### TASK TO COMPLETE
After locating the line that contains "(540, 231) = (452, 231): black" in the records below, write out exactly that line and each line after it through the one that contains "(885, 513) = (536, 105): none", and nothing else.

Start of DATA UNDER STUDY

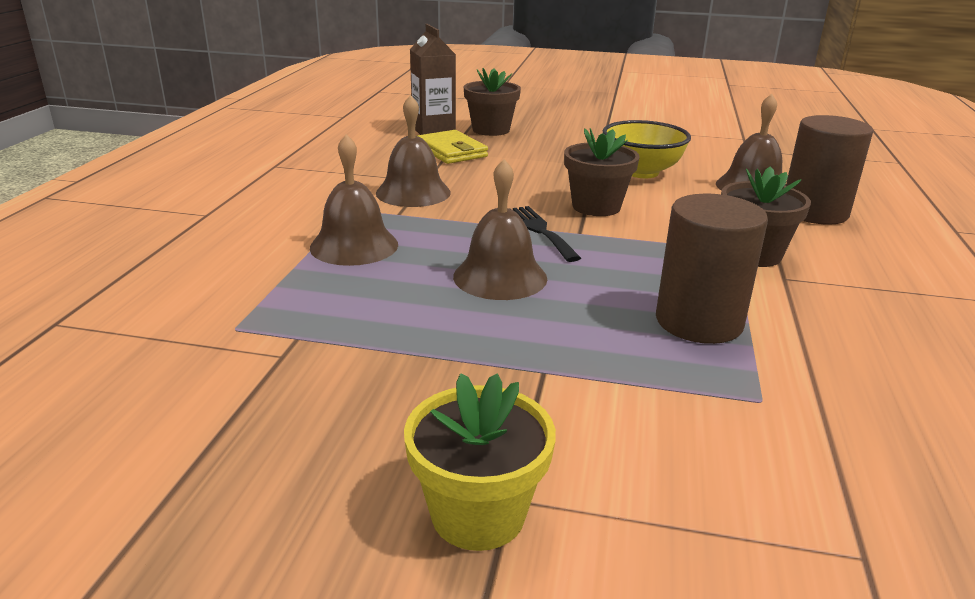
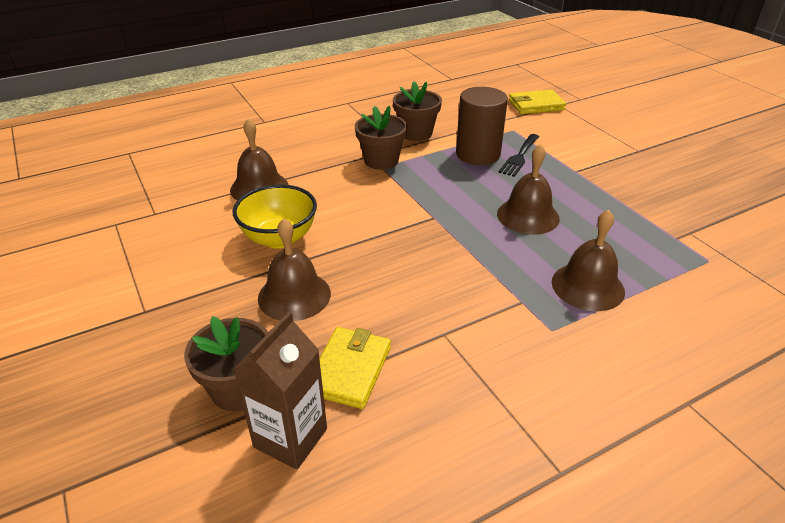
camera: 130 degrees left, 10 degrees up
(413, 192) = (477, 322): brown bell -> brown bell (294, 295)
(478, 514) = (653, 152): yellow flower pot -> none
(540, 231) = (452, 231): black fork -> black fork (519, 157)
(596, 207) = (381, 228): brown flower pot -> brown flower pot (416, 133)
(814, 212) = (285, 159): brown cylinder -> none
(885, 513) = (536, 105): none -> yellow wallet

End of DATA UNDER STUDY
Start of DATA UNDER STUDY

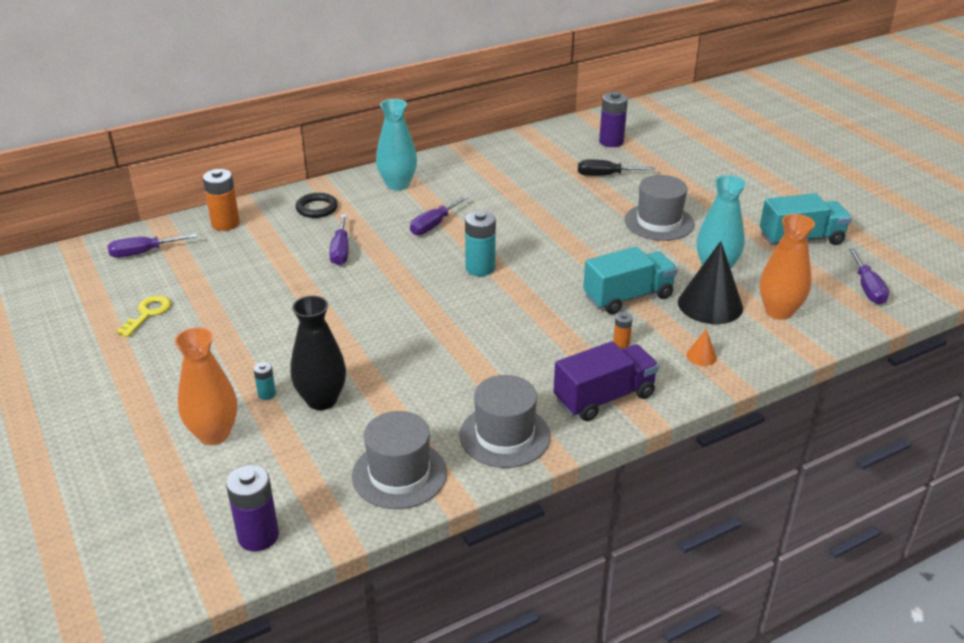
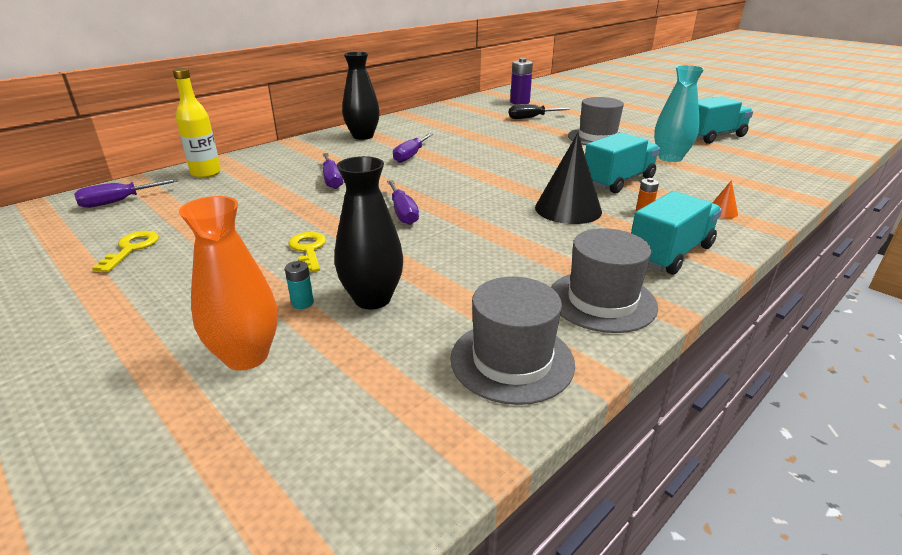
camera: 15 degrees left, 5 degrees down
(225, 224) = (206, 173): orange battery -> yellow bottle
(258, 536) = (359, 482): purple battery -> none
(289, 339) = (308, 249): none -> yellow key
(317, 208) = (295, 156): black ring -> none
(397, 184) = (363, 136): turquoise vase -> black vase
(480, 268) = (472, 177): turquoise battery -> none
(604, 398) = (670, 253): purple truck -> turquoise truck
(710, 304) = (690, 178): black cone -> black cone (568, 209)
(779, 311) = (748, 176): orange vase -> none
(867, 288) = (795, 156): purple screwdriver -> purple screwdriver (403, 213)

End of DATA UNDER STUDY

### OUTPUT
(540, 231) = (452, 231): black fork -> black fork (519, 157)
(596, 207) = (381, 228): brown flower pot -> brown flower pot (416, 133)
(814, 212) = (285, 159): brown cylinder -> none
(885, 513) = (536, 105): none -> yellow wallet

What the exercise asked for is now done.